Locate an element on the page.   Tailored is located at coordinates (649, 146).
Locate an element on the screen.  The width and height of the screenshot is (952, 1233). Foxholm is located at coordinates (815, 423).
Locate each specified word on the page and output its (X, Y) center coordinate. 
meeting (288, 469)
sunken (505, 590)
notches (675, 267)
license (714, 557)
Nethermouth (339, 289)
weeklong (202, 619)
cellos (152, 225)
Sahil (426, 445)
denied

### What to do
Could you write out all the records again, substituting "item" for every "element" and changing nothing else?

### Written response
Locate an item on the page.   Tailored is located at coordinates (649, 146).
Locate an item on the screen.  The width and height of the screenshot is (952, 1233). Foxholm is located at coordinates (815, 423).
Locate each specified word on the page and output its (X, Y) center coordinate. 
meeting (288, 469)
sunken (505, 590)
notches (675, 267)
license (714, 557)
Nethermouth (339, 289)
weeklong (202, 619)
cellos (152, 225)
Sahil (426, 445)
denied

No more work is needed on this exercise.